Take the line that contains "RADIO2 pin CE: RX -> D2" and each line after it to the end of the data below, and set them down exactly, omitting pictures.
[DATA RECORDS — start]
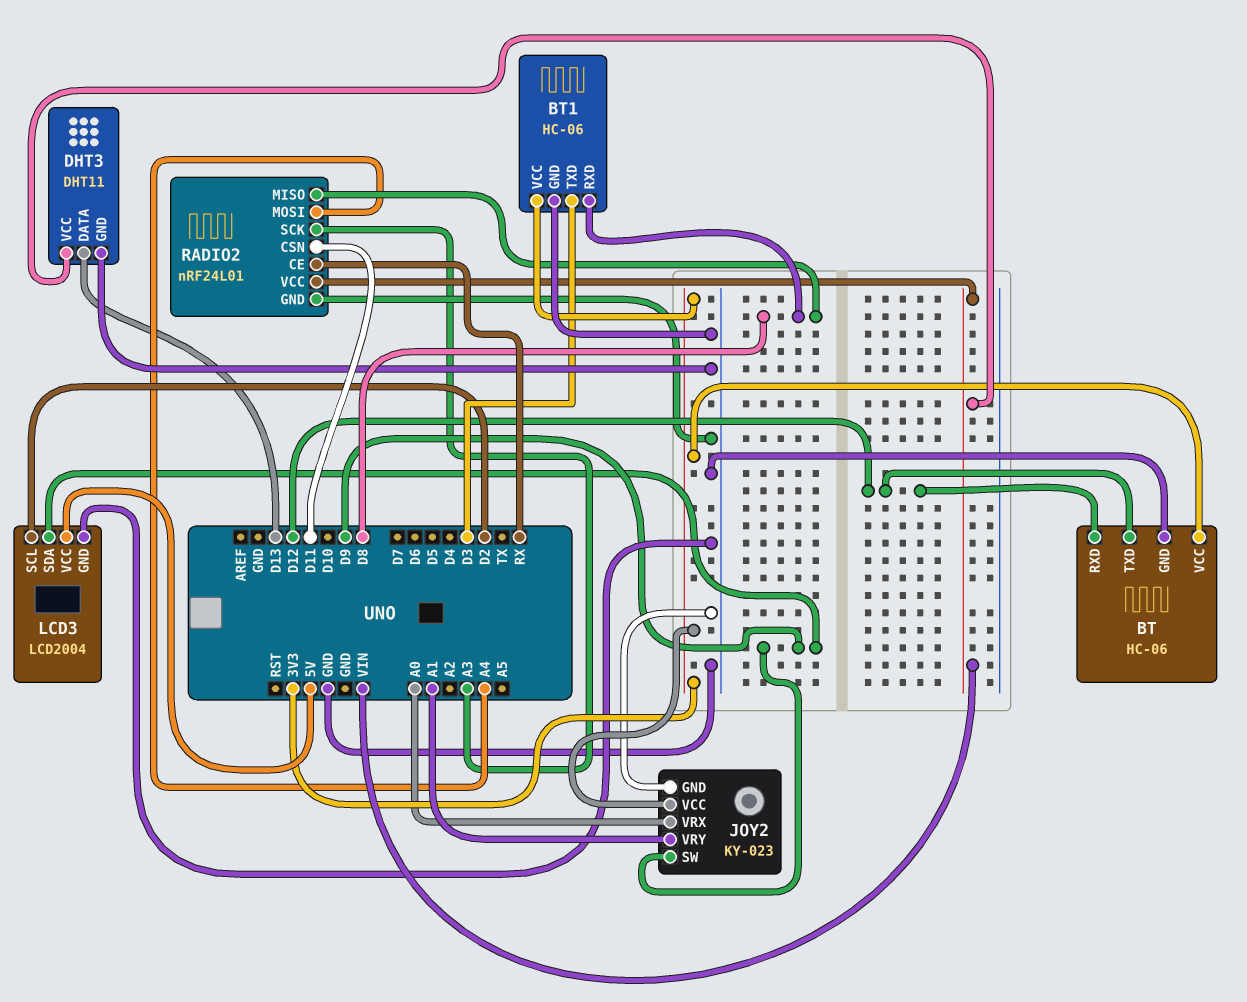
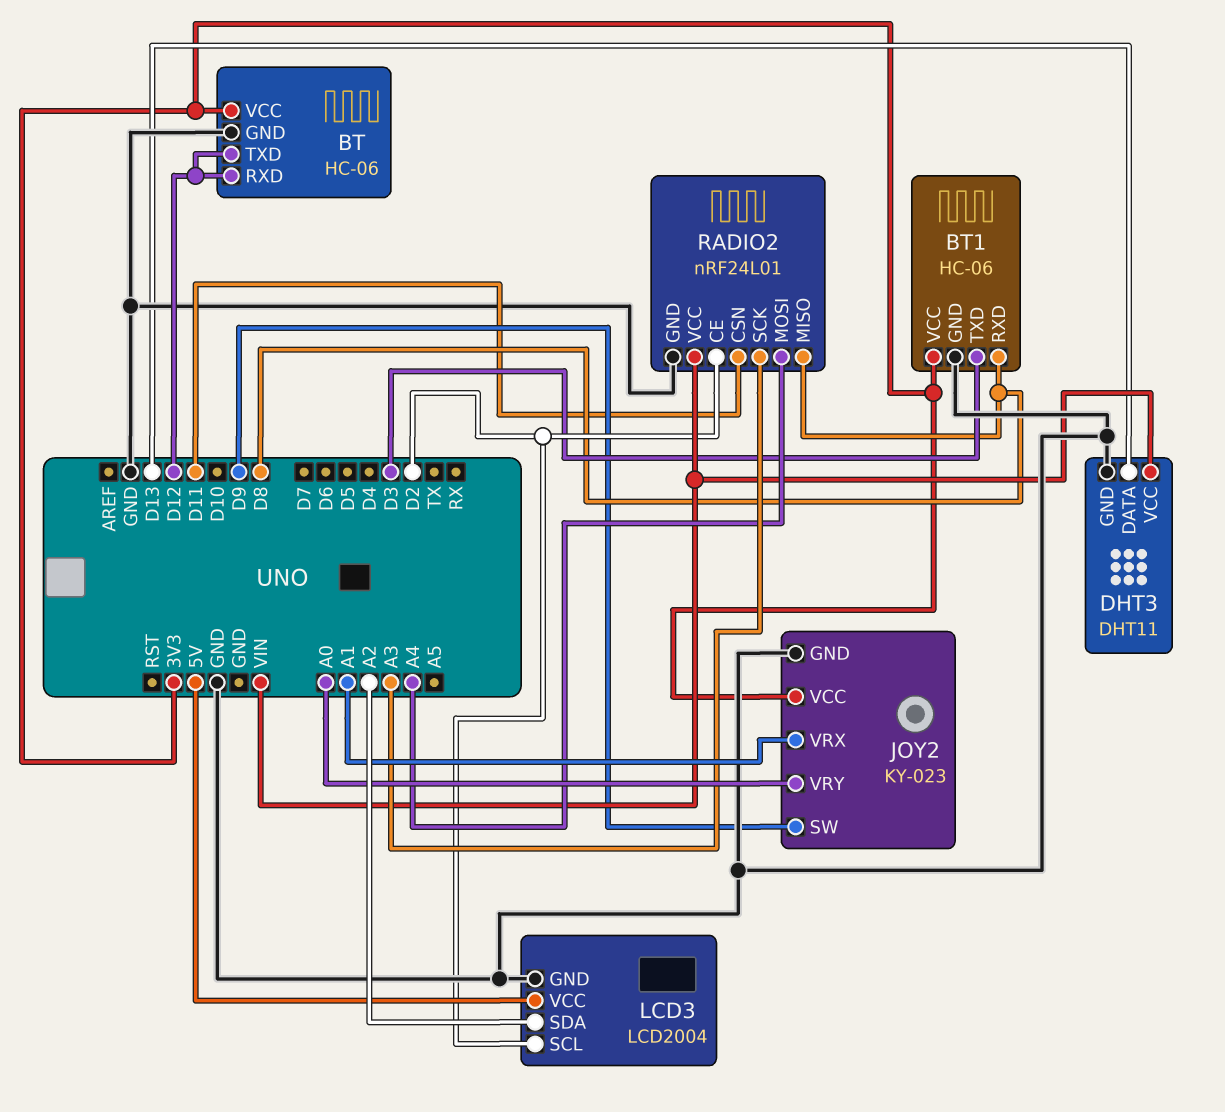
JOY2 pin VRX: A0 -> A1
JOY2 pin VRY: A1 -> A0
LCD3 pin SDA: D9 -> A2
RADIO2 pin CE: RX -> D2

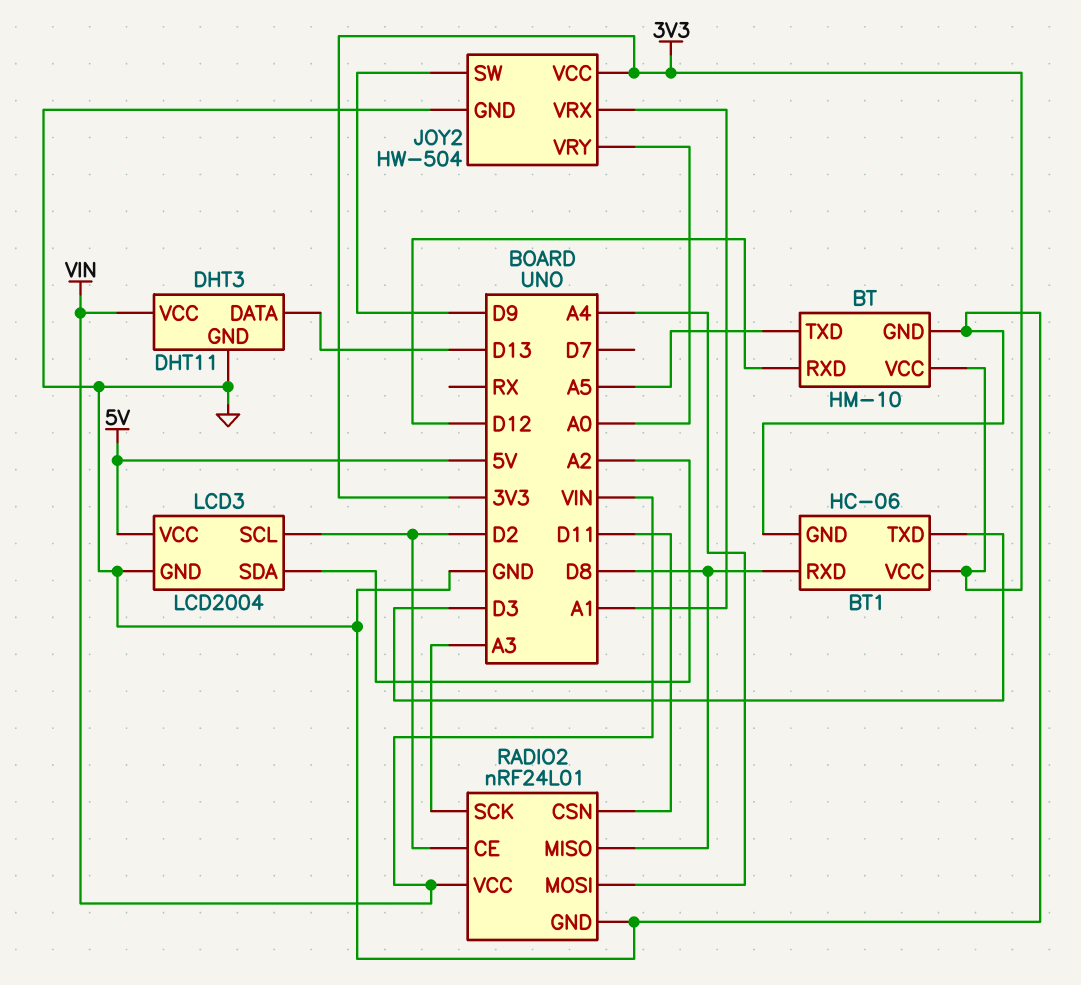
BT: HC-06 -> HM-10
BT pin TXD: D12 -> A5
JOY2: KY-023 -> HW-504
[DATA RECORDS — finish]
_ANSWER TO THIS EXERCISE_:
RADIO2 pin CE: RX -> D2

BT: HC-06 -> HM-10
BT pin TXD: D12 -> A5
JOY2: KY-023 -> HW-504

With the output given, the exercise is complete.